_Data provided_

-=-=-

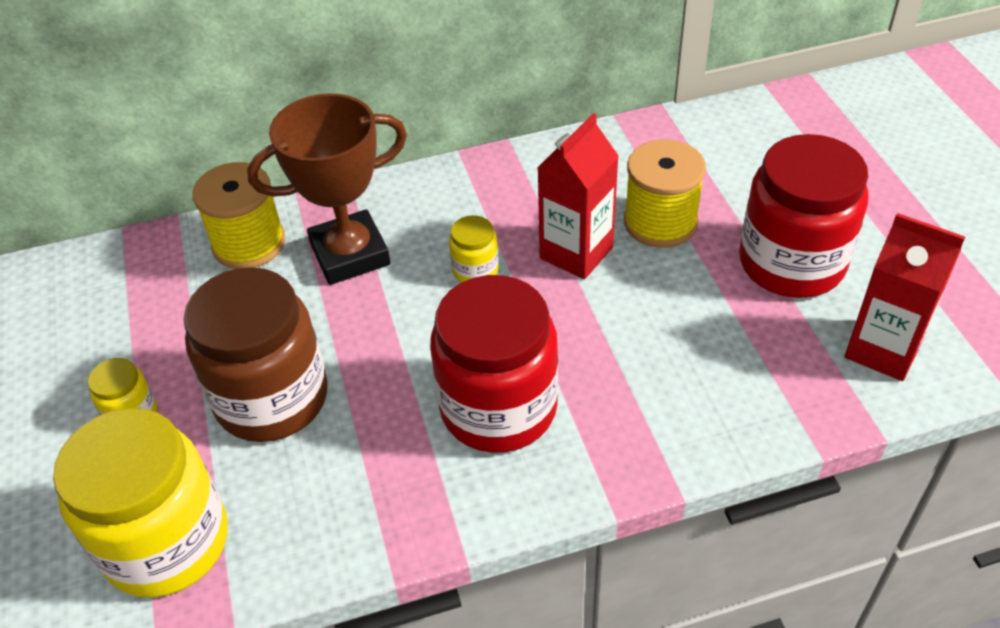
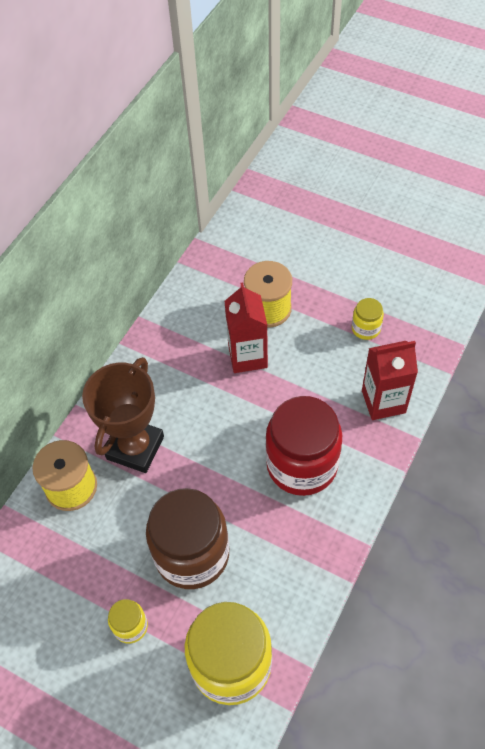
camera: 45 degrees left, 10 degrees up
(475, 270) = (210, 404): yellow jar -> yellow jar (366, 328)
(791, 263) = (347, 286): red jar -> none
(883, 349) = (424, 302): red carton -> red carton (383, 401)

-=-=-

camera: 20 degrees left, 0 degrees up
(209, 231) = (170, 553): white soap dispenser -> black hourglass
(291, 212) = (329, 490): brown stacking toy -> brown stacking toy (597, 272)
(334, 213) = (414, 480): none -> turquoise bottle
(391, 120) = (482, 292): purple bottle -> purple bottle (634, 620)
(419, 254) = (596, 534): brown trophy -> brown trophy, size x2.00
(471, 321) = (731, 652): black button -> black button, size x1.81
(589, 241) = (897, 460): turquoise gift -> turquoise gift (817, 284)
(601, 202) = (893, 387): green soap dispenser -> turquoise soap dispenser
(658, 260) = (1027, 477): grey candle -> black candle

-=-=-

_Task to carry out_
Reproduce, exactly as they stand in the data above, the lines from the one that holds "(334, 213) = (414, 480): none" to the one that holds "(589, 241) = (897, 460): turquoise", inclusive.

_Task response_
(334, 213) = (414, 480): none -> turquoise bottle
(391, 120) = (482, 292): purple bottle -> purple bottle (634, 620)
(419, 254) = (596, 534): brown trophy -> brown trophy, size x2.00
(471, 321) = (731, 652): black button -> black button, size x1.81
(589, 241) = (897, 460): turquoise gift -> turquoise gift (817, 284)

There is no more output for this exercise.